[Image sets with object changes]
▽
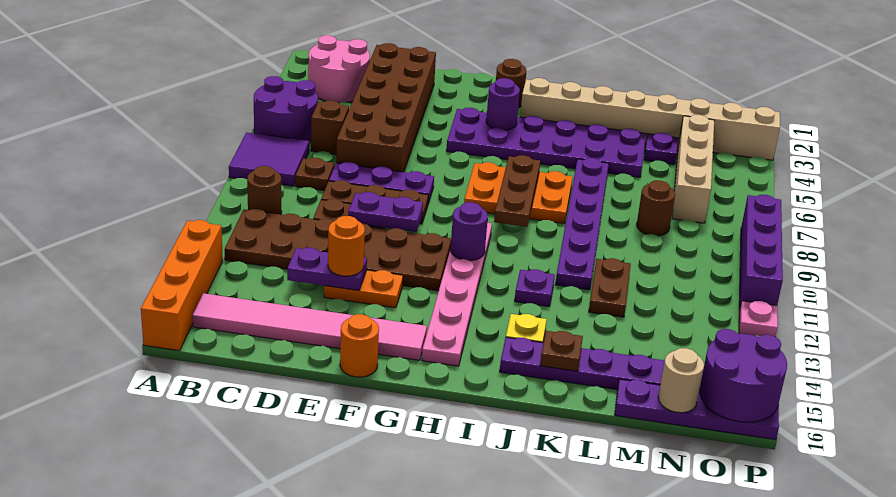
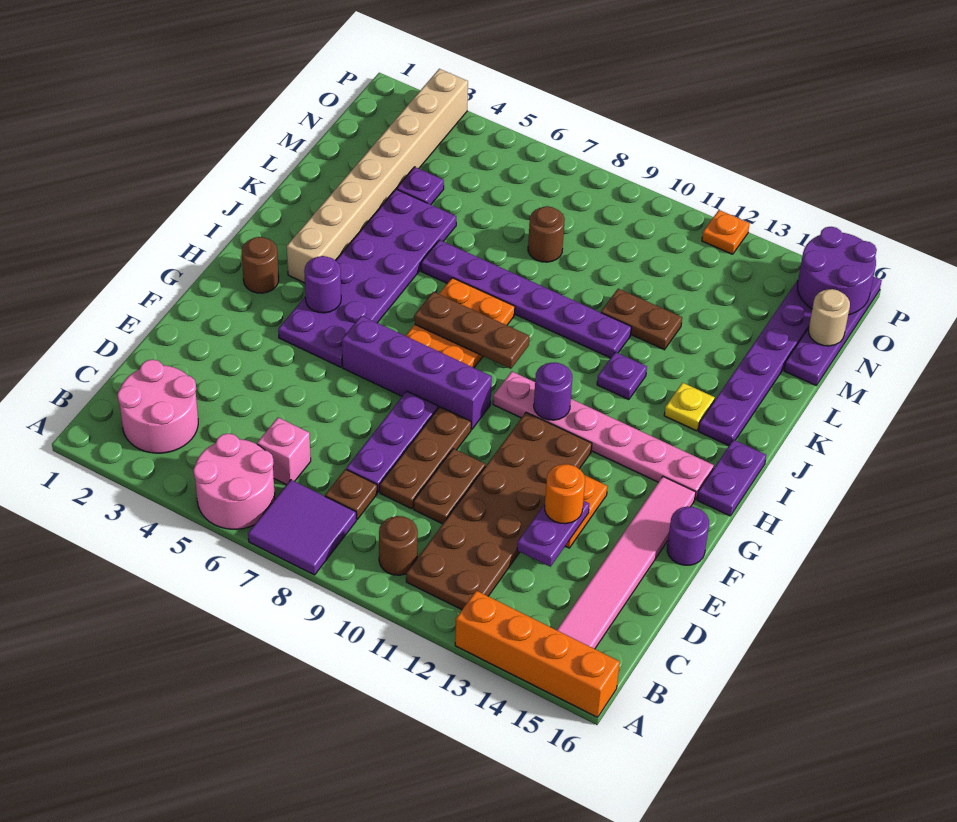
purple 2x2 round brick [254,76,318,142] -> pink 2x2 round brick [193,433,275,529]
brown 1x1 brick [311,101,349,155] -> pink 1x1 brick [257,418,311,485]
brown 2x6 brick [336,43,436,172] -> none
purple 1x2 plate [348,192,423,232] -> purple 1x2 plate moved to [697,440,766,516]
orange 1x1 round brick [340,314,379,377] -> purple 1x1 round brick [667,506,709,565]
brown 1x1 plate [540,331,583,371] -> none
tan 1x4 brick [672,115,714,223] -> none
purple 1x4 brick [739,195,783,311] -> purple 1x4 brick moved to [342,316,492,429]
pink 1x1 plate [739,301,778,337] -> orange 1x1 plate [702,210,750,254]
△
# Problem details:
Look for the word "brick" in every line of the records. State how many lines contain it, and write only the number.

# Task solution:
6